Dataset entries
---+---

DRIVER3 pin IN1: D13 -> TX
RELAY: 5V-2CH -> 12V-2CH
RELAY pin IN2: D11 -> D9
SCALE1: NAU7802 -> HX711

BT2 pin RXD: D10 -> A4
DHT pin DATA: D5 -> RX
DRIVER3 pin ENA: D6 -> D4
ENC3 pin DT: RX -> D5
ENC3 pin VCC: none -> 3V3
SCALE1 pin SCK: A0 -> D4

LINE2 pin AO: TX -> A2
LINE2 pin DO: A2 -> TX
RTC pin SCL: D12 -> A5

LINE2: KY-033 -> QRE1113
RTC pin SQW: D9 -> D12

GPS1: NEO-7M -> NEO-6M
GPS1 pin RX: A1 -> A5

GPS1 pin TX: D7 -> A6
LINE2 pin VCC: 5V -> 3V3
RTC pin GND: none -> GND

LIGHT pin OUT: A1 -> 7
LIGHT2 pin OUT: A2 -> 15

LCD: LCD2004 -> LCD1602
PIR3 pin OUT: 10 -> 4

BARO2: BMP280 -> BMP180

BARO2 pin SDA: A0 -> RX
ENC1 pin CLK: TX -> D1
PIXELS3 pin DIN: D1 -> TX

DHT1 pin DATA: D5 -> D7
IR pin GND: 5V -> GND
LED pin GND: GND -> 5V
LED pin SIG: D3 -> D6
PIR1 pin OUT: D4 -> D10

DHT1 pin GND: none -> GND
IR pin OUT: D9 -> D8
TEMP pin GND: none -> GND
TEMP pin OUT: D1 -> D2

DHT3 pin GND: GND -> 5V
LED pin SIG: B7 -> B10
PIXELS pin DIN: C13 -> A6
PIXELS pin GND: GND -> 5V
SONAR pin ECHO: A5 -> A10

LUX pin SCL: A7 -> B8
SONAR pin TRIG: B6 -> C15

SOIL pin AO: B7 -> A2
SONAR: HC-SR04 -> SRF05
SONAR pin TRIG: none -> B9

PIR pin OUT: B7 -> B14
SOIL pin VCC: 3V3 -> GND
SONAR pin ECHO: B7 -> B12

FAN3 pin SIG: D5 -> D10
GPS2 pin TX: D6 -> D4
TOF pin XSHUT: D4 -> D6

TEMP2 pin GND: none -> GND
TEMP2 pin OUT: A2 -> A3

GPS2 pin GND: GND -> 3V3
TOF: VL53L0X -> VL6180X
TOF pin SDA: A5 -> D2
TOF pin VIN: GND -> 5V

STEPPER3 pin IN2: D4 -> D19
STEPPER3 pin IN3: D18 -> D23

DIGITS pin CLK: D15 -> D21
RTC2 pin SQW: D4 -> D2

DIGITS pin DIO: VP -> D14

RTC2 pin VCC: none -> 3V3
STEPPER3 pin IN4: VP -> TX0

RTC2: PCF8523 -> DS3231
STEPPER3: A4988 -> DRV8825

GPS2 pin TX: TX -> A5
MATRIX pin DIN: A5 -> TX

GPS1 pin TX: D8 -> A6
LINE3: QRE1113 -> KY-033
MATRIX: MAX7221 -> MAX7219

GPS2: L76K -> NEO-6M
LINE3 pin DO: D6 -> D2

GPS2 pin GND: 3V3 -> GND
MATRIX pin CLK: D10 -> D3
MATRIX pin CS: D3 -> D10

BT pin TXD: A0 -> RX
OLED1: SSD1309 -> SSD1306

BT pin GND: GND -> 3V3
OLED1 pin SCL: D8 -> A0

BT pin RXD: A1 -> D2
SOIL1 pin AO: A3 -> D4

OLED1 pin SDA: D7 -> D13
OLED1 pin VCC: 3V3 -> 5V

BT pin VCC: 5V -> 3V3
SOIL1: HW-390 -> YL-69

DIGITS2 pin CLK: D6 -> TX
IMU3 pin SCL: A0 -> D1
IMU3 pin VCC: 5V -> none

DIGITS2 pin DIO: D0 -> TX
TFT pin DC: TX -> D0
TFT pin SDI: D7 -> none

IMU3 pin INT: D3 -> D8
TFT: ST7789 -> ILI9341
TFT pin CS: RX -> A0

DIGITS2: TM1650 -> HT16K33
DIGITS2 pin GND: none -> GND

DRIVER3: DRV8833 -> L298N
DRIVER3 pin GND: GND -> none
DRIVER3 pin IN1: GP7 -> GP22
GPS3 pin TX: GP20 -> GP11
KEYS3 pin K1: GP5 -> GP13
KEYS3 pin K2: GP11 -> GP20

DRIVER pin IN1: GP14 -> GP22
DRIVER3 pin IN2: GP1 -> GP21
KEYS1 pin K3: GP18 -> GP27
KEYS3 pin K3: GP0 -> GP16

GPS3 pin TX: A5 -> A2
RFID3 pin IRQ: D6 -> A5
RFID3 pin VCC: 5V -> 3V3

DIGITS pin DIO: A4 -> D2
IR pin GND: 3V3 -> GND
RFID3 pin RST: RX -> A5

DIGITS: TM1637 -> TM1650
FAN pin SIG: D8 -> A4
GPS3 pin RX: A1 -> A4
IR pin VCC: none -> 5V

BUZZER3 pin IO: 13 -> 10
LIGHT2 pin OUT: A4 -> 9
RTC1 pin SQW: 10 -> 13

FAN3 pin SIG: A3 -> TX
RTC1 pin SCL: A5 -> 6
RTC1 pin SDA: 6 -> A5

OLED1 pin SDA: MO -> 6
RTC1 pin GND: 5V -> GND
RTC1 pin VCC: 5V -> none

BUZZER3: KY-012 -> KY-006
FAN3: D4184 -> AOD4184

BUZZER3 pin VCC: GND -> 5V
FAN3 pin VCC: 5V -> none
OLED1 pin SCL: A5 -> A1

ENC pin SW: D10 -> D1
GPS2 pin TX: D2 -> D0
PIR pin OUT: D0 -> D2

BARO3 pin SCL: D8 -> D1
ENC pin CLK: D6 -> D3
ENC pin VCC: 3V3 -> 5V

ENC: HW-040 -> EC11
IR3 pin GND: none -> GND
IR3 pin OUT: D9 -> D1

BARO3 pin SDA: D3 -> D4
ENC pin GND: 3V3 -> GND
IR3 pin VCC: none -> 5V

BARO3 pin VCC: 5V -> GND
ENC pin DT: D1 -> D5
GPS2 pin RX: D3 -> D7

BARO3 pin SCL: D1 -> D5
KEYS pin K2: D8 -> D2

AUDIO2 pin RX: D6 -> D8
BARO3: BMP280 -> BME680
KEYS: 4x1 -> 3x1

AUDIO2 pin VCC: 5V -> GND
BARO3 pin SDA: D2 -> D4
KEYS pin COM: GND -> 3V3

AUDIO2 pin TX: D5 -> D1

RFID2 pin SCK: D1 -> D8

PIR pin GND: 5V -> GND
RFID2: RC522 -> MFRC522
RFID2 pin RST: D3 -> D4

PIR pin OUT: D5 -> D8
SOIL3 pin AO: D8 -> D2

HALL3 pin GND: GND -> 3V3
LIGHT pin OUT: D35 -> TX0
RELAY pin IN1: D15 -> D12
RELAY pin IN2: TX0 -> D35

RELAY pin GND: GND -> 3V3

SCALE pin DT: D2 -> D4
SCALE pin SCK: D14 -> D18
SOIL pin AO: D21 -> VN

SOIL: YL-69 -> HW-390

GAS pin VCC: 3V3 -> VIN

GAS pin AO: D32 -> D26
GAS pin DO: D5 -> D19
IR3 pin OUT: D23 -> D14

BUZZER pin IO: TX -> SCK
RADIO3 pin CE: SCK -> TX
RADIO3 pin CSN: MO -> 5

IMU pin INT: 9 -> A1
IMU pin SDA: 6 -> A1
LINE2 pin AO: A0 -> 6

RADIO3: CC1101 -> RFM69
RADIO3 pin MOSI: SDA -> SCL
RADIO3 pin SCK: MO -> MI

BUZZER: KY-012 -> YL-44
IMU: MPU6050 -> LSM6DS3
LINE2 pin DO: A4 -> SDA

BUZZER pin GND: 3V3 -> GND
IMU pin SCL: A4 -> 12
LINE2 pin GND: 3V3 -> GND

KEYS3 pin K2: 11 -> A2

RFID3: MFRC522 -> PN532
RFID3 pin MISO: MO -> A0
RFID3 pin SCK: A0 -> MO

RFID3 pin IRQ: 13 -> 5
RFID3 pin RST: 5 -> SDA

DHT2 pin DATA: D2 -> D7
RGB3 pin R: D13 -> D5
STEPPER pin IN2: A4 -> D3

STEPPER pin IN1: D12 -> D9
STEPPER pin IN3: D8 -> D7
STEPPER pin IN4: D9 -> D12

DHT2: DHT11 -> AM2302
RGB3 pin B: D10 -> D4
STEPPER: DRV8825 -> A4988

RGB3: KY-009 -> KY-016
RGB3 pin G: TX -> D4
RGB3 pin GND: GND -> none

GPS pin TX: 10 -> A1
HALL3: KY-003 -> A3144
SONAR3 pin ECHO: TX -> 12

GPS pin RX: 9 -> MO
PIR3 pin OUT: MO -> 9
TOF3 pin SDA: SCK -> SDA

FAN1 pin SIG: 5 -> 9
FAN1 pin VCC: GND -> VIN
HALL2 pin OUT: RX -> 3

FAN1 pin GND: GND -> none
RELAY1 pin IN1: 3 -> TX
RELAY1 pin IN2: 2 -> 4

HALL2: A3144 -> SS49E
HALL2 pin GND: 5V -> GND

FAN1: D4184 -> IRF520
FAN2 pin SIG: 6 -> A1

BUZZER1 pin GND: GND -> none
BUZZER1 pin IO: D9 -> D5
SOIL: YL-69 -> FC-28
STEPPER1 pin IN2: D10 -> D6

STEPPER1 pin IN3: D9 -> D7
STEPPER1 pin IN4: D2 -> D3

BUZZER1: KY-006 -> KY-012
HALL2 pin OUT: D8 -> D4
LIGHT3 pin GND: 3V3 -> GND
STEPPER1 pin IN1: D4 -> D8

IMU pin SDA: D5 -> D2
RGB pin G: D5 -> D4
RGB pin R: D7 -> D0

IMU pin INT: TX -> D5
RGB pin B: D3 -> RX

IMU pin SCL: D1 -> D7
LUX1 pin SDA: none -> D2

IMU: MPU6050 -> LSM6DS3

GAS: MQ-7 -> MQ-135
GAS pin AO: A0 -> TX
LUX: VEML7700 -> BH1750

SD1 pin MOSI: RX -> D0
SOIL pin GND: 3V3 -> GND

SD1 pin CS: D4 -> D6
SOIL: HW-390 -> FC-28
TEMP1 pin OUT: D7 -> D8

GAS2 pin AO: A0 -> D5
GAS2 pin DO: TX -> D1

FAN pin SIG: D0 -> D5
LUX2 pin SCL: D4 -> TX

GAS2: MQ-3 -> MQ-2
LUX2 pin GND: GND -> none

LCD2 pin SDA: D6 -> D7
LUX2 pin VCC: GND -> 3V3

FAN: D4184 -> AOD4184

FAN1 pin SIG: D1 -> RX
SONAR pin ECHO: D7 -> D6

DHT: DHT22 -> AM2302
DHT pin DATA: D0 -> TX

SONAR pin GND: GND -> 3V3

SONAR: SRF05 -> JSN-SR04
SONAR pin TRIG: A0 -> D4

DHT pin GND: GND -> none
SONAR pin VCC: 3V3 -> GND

---+---

Your objective: Wherever the word "MOSI" appears in the records above, copy that line.

Result of the exercise:
RADIO3 pin MOSI: SDA -> SCL
SD1 pin MOSI: RX -> D0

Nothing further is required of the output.